[TASK DESCRIPTION]: The entries that follow should be reproduced exactly, with no images carried over.

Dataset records
-=-=-=-=-

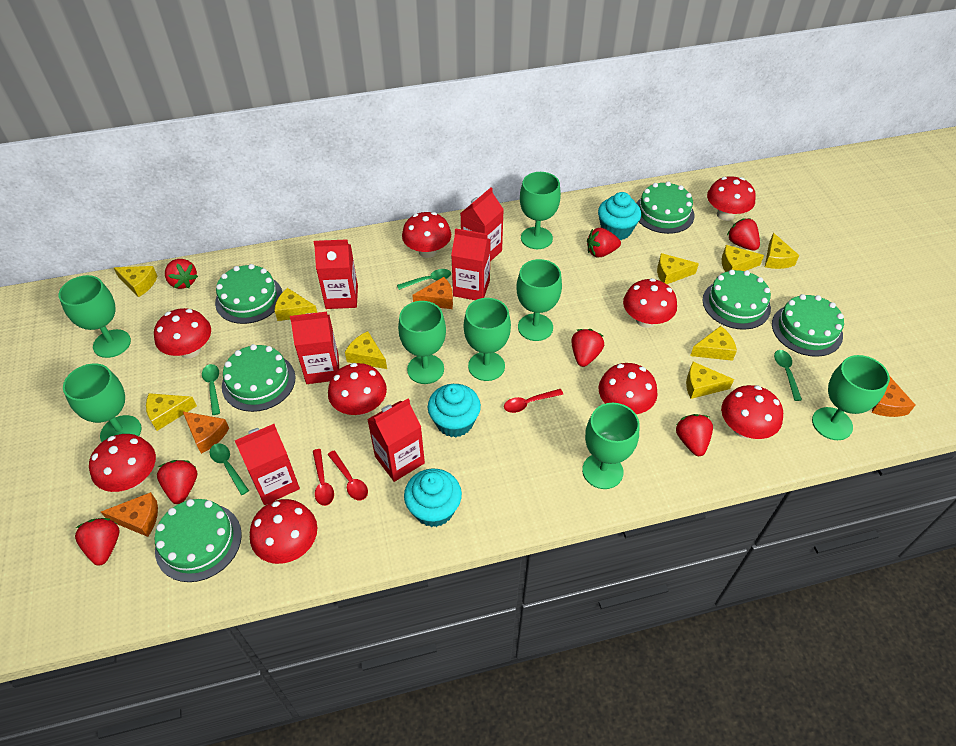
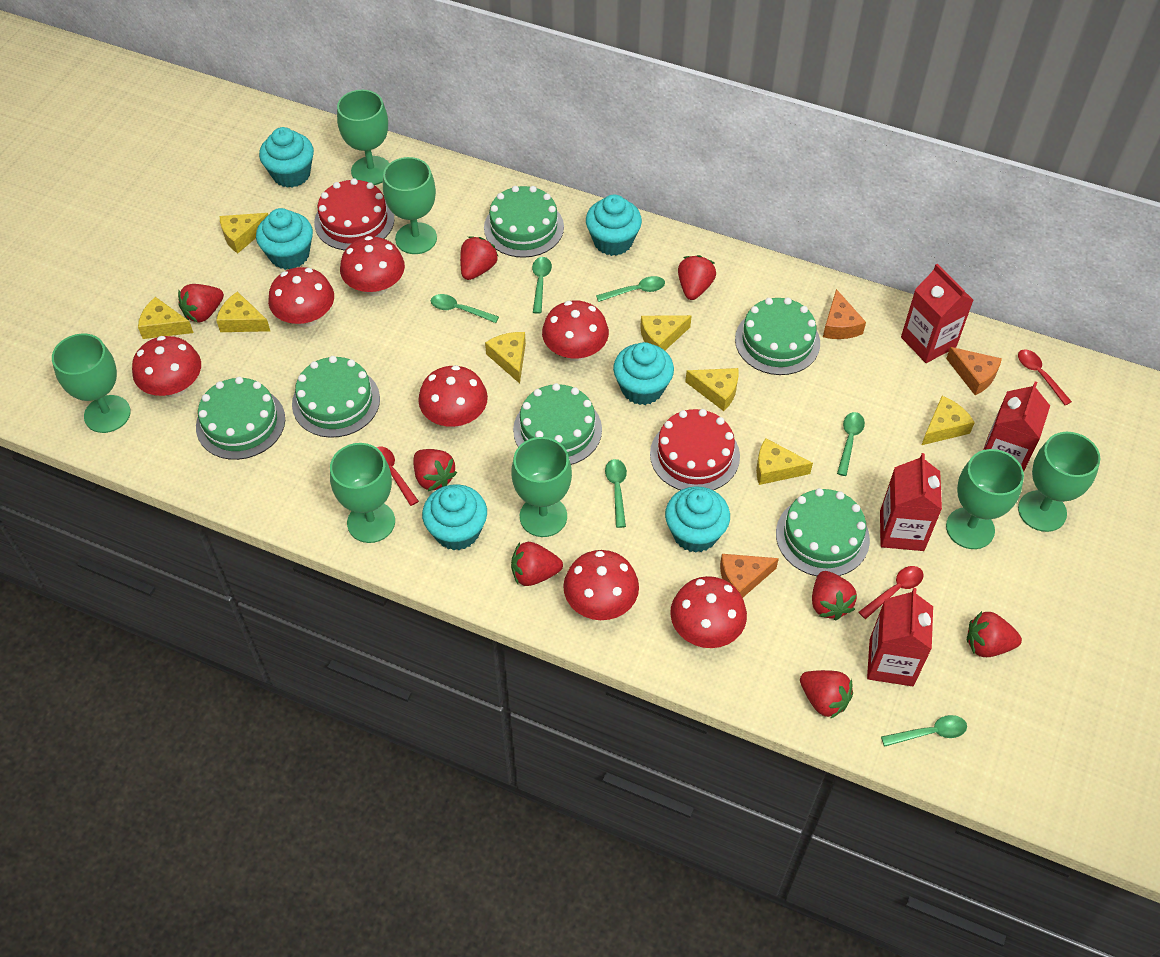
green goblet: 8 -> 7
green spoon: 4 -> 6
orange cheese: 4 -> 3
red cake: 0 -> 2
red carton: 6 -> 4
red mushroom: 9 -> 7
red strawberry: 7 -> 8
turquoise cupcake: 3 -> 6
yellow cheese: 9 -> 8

-=-=-=-=-

[ANSWER TO THIS PROBLEM]:
green goblet: 8 -> 7
green spoon: 4 -> 6
orange cheese: 4 -> 3
red cake: 0 -> 2
red carton: 6 -> 4
red mushroom: 9 -> 7
red strawberry: 7 -> 8
turquoise cupcake: 3 -> 6
yellow cheese: 9 -> 8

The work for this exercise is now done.